Top of Material for the task

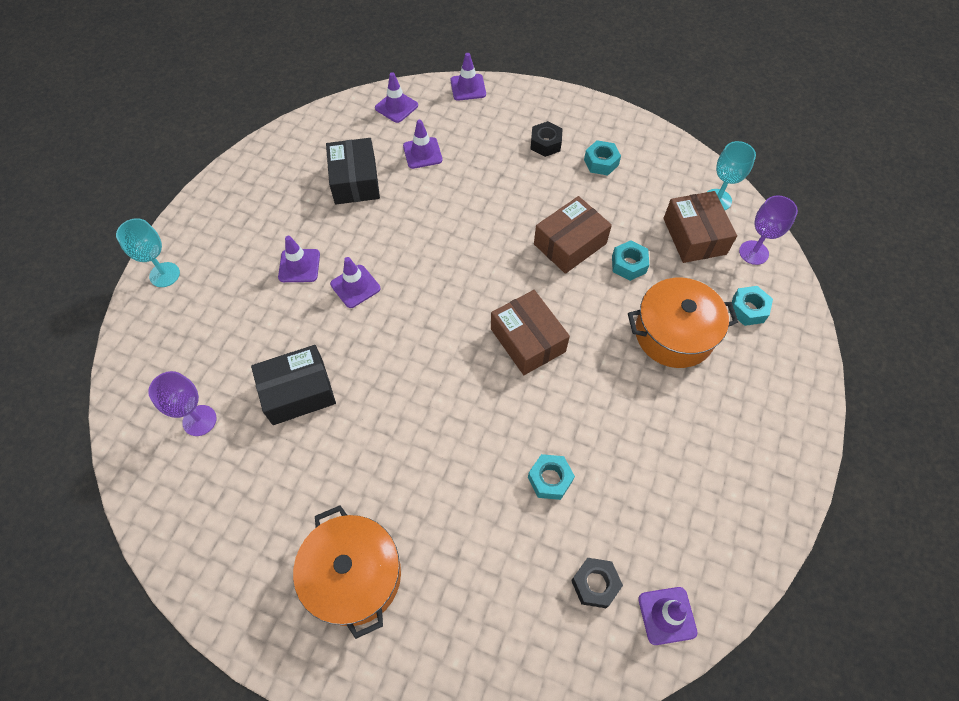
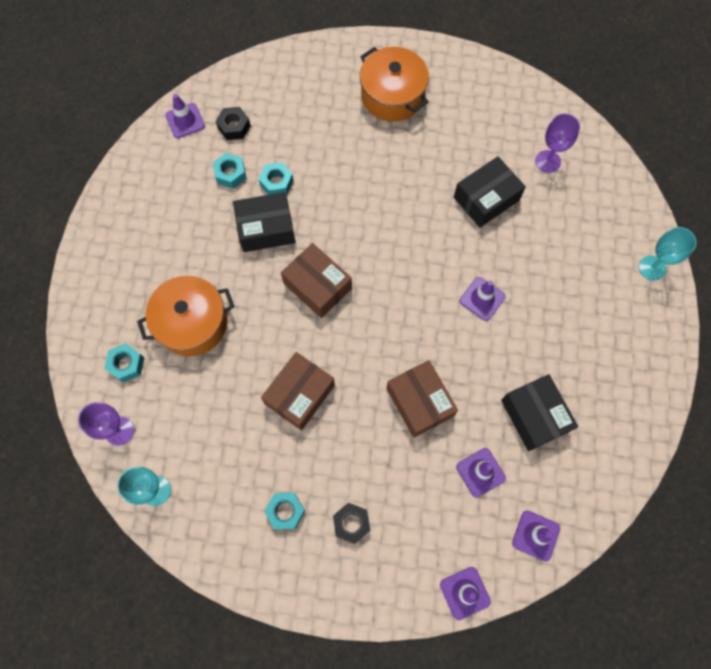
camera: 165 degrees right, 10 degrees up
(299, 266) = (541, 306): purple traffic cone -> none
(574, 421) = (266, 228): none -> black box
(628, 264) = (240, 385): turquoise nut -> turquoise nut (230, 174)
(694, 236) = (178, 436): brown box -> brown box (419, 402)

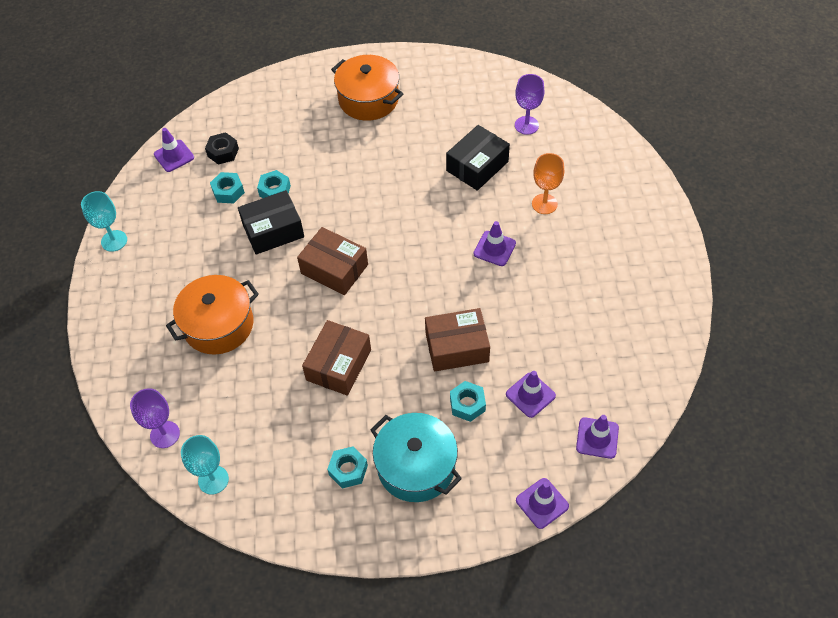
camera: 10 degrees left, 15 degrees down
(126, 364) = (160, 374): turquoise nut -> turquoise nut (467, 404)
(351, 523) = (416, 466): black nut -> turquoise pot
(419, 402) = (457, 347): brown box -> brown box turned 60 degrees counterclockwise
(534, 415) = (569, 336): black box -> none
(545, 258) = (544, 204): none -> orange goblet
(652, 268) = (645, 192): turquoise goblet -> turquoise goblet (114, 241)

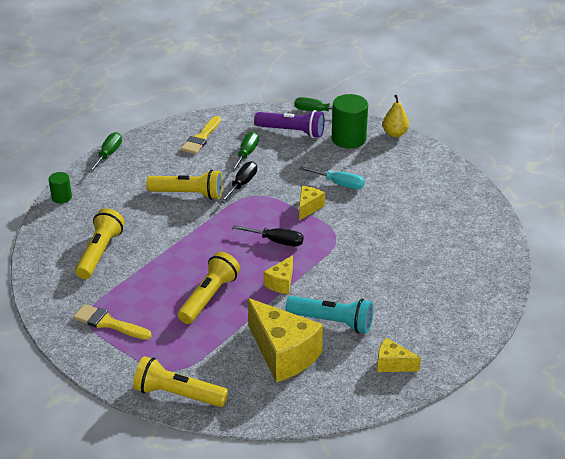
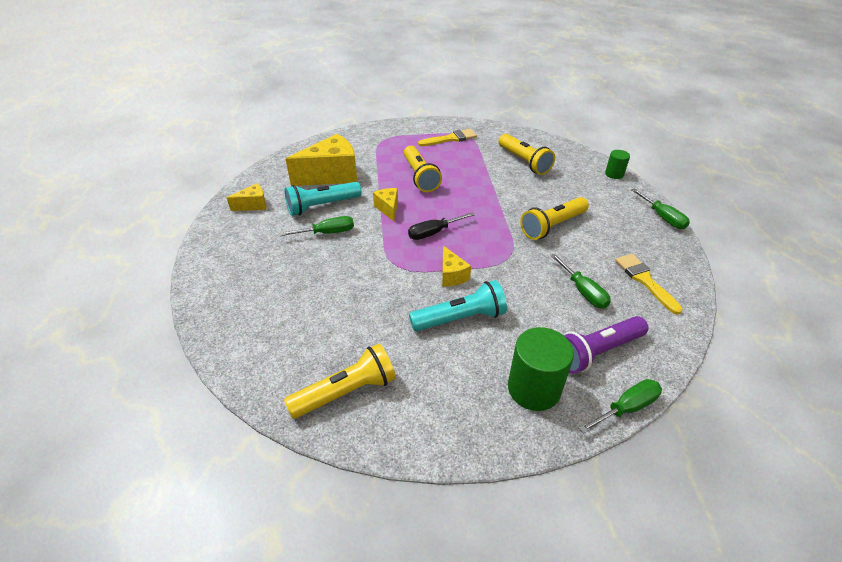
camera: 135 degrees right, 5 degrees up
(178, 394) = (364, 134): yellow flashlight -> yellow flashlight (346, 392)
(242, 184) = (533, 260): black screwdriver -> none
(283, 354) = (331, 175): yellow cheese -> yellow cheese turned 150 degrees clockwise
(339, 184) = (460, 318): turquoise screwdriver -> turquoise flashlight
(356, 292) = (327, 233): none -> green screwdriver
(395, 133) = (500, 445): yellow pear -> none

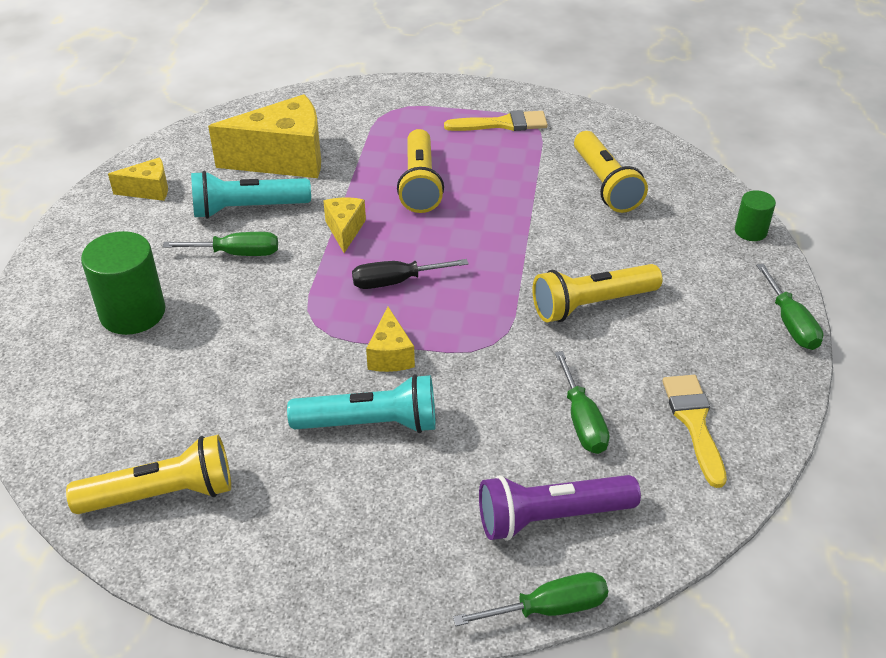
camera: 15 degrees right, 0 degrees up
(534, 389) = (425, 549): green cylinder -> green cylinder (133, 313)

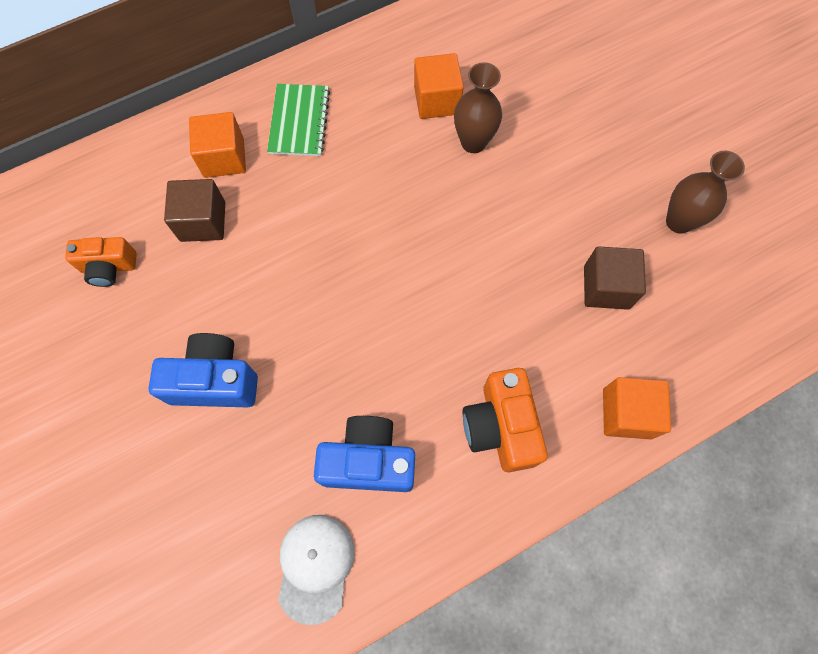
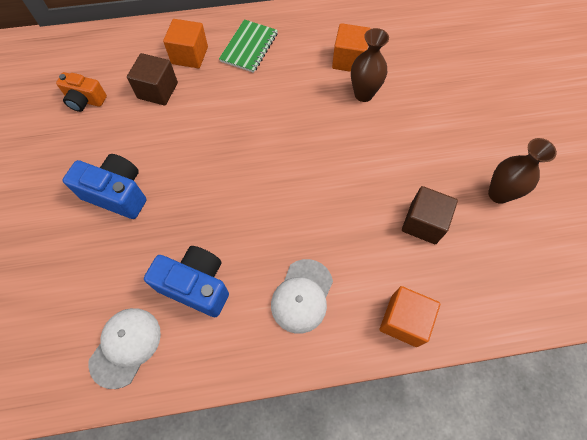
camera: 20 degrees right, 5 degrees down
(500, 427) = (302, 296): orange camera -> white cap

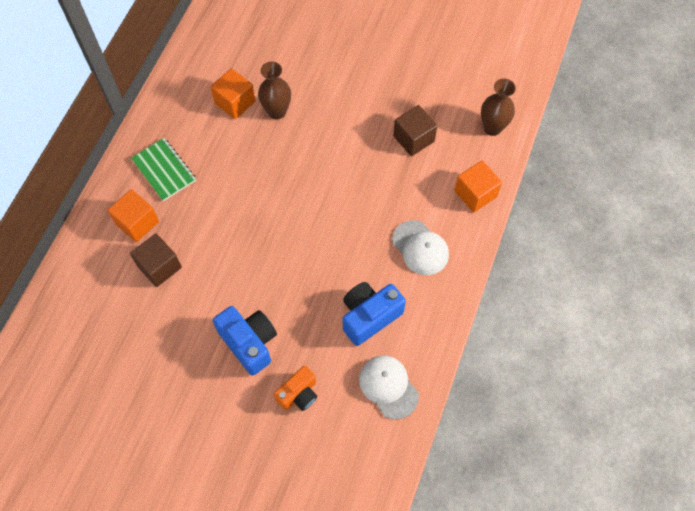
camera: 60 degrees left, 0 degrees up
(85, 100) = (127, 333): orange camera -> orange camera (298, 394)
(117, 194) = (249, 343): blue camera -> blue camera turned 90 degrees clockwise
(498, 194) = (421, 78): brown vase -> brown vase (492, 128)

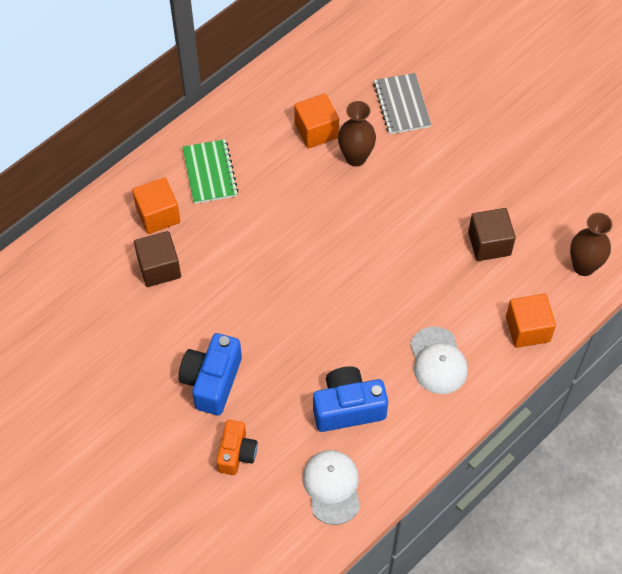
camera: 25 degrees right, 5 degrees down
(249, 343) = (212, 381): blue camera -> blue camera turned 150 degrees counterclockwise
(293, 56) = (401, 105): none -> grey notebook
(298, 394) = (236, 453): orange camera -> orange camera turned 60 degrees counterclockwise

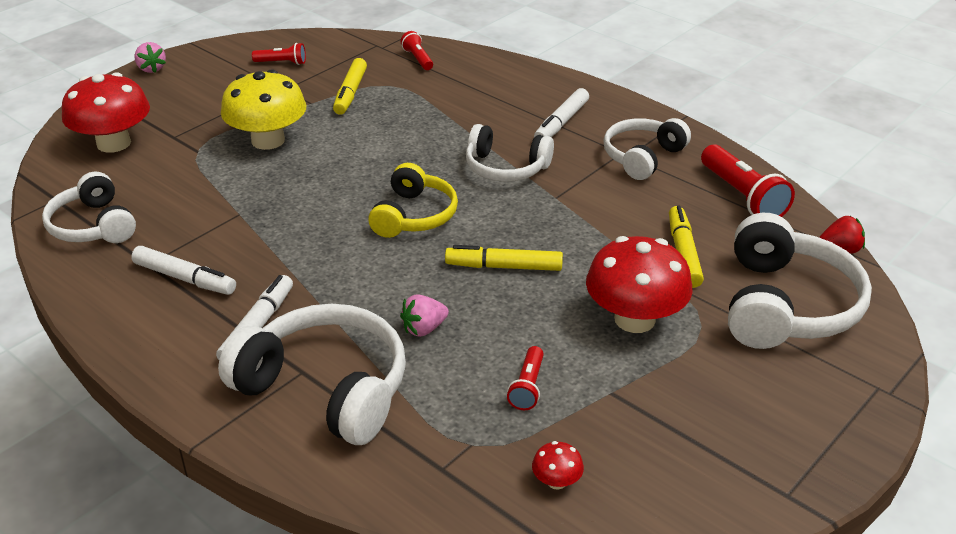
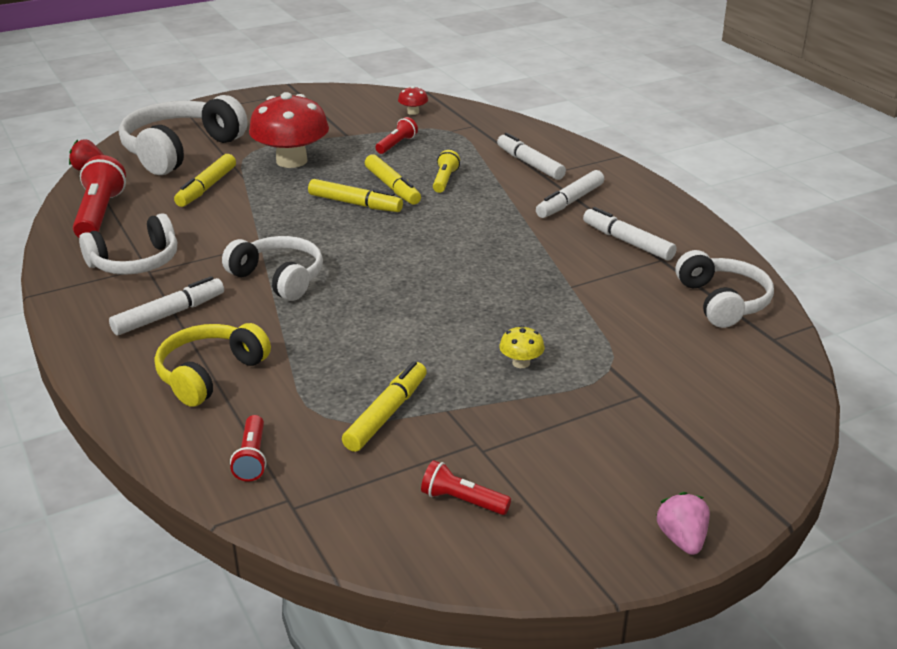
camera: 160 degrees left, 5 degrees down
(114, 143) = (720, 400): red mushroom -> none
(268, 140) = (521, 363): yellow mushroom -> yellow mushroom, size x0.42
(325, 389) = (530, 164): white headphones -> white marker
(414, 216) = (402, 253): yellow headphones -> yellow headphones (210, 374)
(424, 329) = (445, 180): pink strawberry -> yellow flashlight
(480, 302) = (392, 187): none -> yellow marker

Bottom of Material for the task

### What is expected
Would you set down the entries exactly as given, minus their pictures?

### Answer space
camera: 165 degrees right, 10 degrees up
(299, 266) = (541, 306): purple traffic cone -> none
(574, 421) = (266, 228): none -> black box
(628, 264) = (240, 385): turquoise nut -> turquoise nut (230, 174)
(694, 236) = (178, 436): brown box -> brown box (419, 402)

camera: 10 degrees left, 15 degrees down
(126, 364) = (160, 374): turquoise nut -> turquoise nut (467, 404)
(351, 523) = (416, 466): black nut -> turquoise pot
(419, 402) = (457, 347): brown box -> brown box turned 60 degrees counterclockwise
(534, 415) = (569, 336): black box -> none
(545, 258) = (544, 204): none -> orange goblet
(652, 268) = (645, 192): turquoise goblet -> turquoise goblet (114, 241)

camera: 135 degrees right, 5 degrees up
(178, 394) = (364, 134): yellow flashlight -> yellow flashlight (346, 392)
(242, 184) = (533, 260): black screwdriver -> none
(283, 354) = (331, 175): yellow cheese -> yellow cheese turned 150 degrees clockwise
(339, 184) = (460, 318): turquoise screwdriver -> turquoise flashlight
(356, 292) = (327, 233): none -> green screwdriver
(395, 133) = (500, 445): yellow pear -> none

camera: 15 degrees right, 0 degrees up
(534, 389) = (425, 549): green cylinder -> green cylinder (133, 313)

camera: 20 degrees right, 5 degrees down
(500, 427) = (302, 296): orange camera -> white cap

camera: 60 degrees left, 0 degrees up
(85, 100) = (127, 333): orange camera -> orange camera (298, 394)
(117, 194) = (249, 343): blue camera -> blue camera turned 90 degrees clockwise
(498, 194) = (421, 78): brown vase -> brown vase (492, 128)

camera: 25 degrees right, 5 degrees down
(249, 343) = (212, 381): blue camera -> blue camera turned 150 degrees counterclockwise
(293, 56) = (401, 105): none -> grey notebook
(298, 394) = (236, 453): orange camera -> orange camera turned 60 degrees counterclockwise

camera: 160 degrees left, 5 degrees down
(114, 143) = (720, 400): red mushroom -> none
(268, 140) = (521, 363): yellow mushroom -> yellow mushroom, size x0.42
(325, 389) = (530, 164): white headphones -> white marker
(414, 216) = (402, 253): yellow headphones -> yellow headphones (210, 374)
(424, 329) = (445, 180): pink strawberry -> yellow flashlight
(480, 302) = (392, 187): none -> yellow marker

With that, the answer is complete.